*** Opening Data extract ***

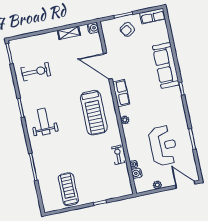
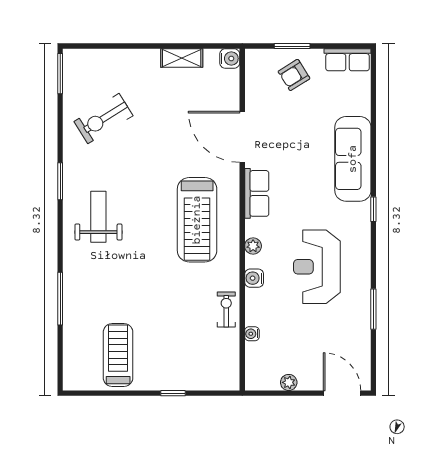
exercise bike: (36, 72) -> (103, 119), turned 148
reception desk: (163, 146) -> (317, 267), moved, turned 180
water cooler: (137, 173) -> (254, 278), moved

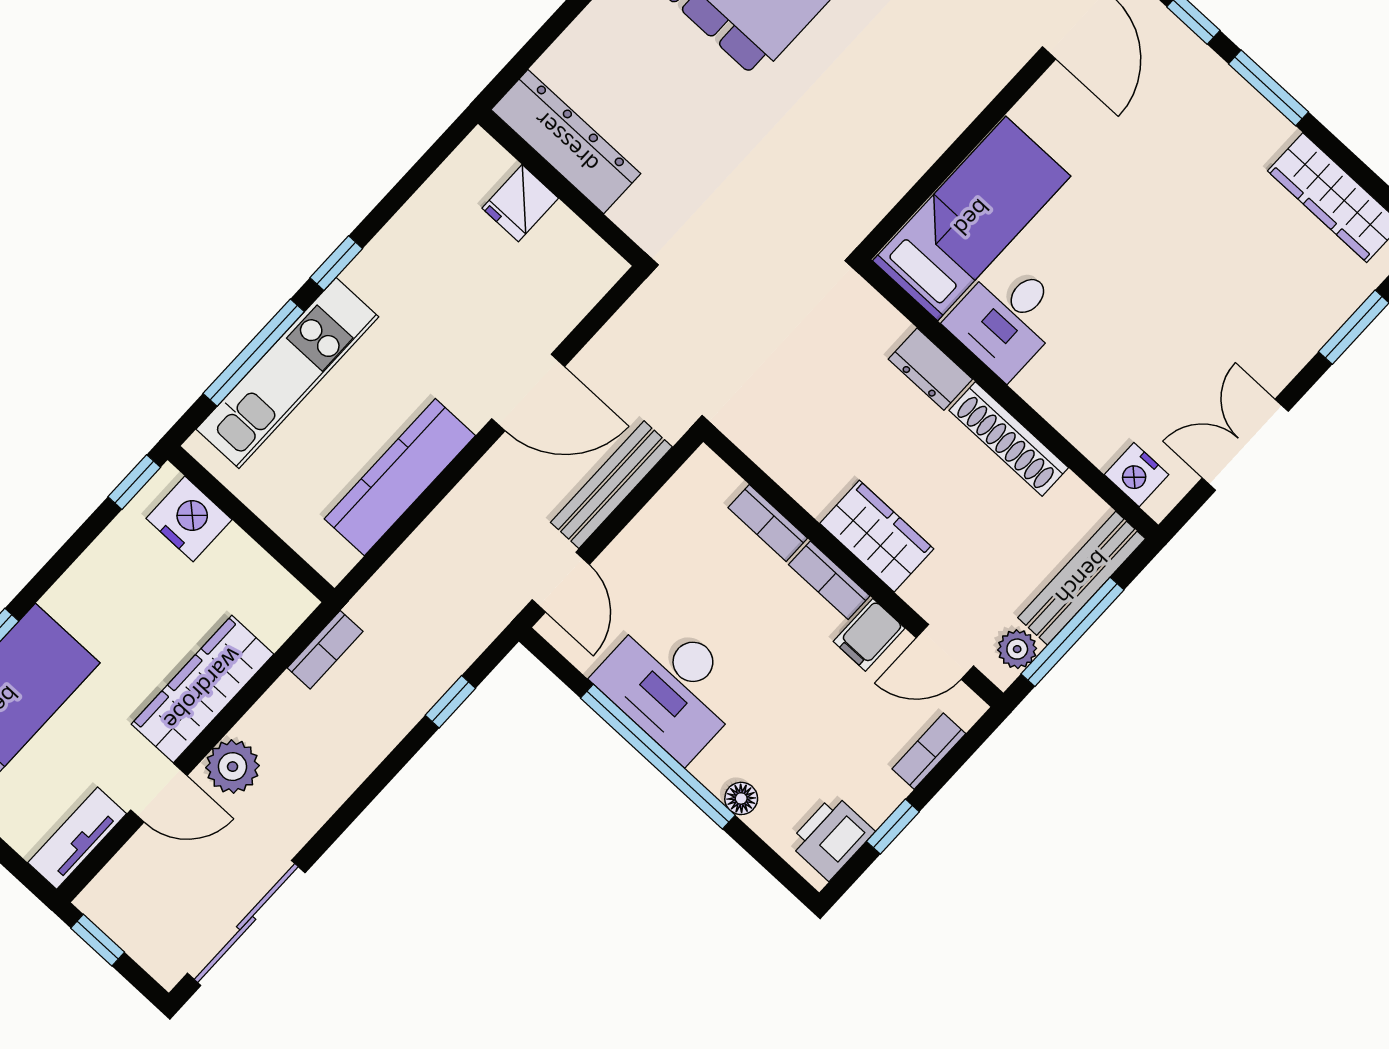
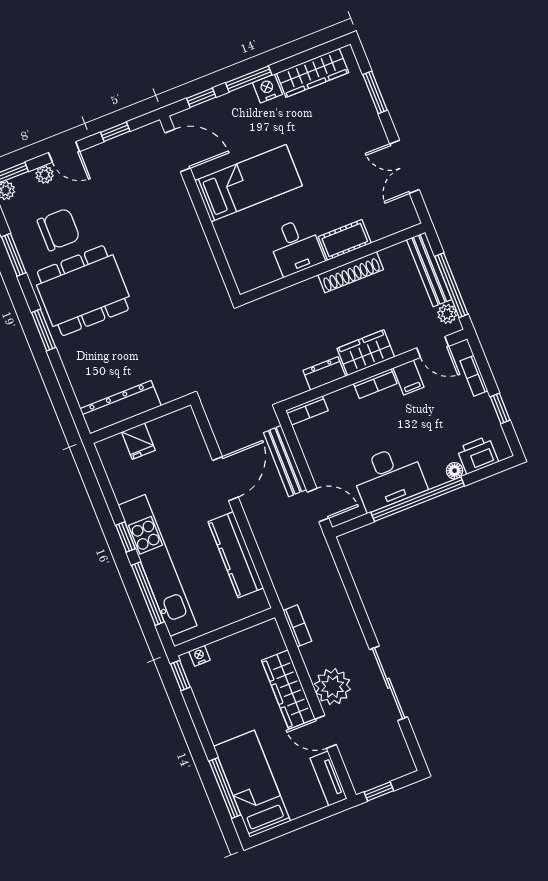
bed: (972, 218) -> (248, 183), moved, turned 90
dresser: (930, 369) -> (324, 373), moved, turned 180
kitchen unit: (287, 373) -> (158, 565), width x1.36
cot: (1062, 401) -> (345, 240), added
nightstand: (1137, 475) -> (267, 88), moved, turned 180
nightstand: (189, 519) -> (199, 656), width x0.53, depth x0.56
bookcase: (768, 523) -> (307, 410), moved
door: (945, 652) -> (433, 347), hinge flipped
window: (450, 702) -> (348, 581), removed
plant: (233, 767) -> (333, 687), width x1.36, depth x1.36
door: (159, 793) -> (326, 732), swing flipped
printer: (831, 837) -> (478, 455), moved, turned 90
sliding door: (246, 923) -> (388, 683), moved

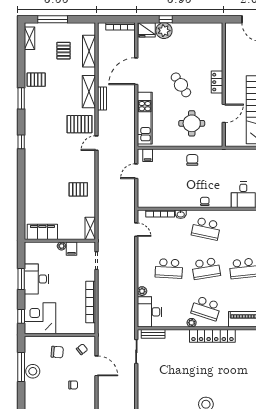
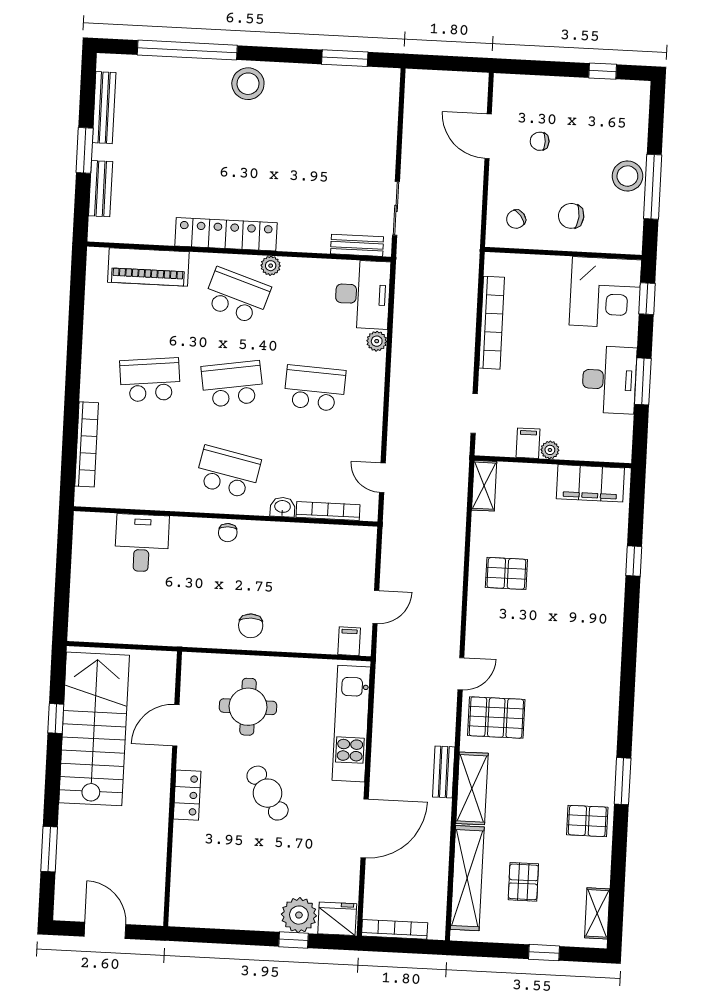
window: (53, 19) -> (544, 953), width x0.46
shelving: (89, 51) -> (467, 878), width x1.47
window: (21, 142) -> (634, 561), moved
door: (96, 366) -> (488, 136), moved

*** Closing Data extract ***

> _Work item_
Copy word for word the span of the records above that begins at the line with "dresser: (930, 369)" and ends at the line with "shelving: (89, 51) -> (467, 878), width x1.47", including those two lines but not the pictures.

> _Task output_
dresser: (930, 369) -> (324, 373), moved, turned 180
kitchen unit: (287, 373) -> (158, 565), width x1.36
cot: (1062, 401) -> (345, 240), added
nightstand: (1137, 475) -> (267, 88), moved, turned 180
nightstand: (189, 519) -> (199, 656), width x0.53, depth x0.56
bookcase: (768, 523) -> (307, 410), moved
door: (945, 652) -> (433, 347), hinge flipped
window: (450, 702) -> (348, 581), removed
plant: (233, 767) -> (333, 687), width x1.36, depth x1.36
door: (159, 793) -> (326, 732), swing flipped
printer: (831, 837) -> (478, 455), moved, turned 90
sliding door: (246, 923) -> (388, 683), moved

window: (53, 19) -> (544, 953), width x0.46
shelving: (89, 51) -> (467, 878), width x1.47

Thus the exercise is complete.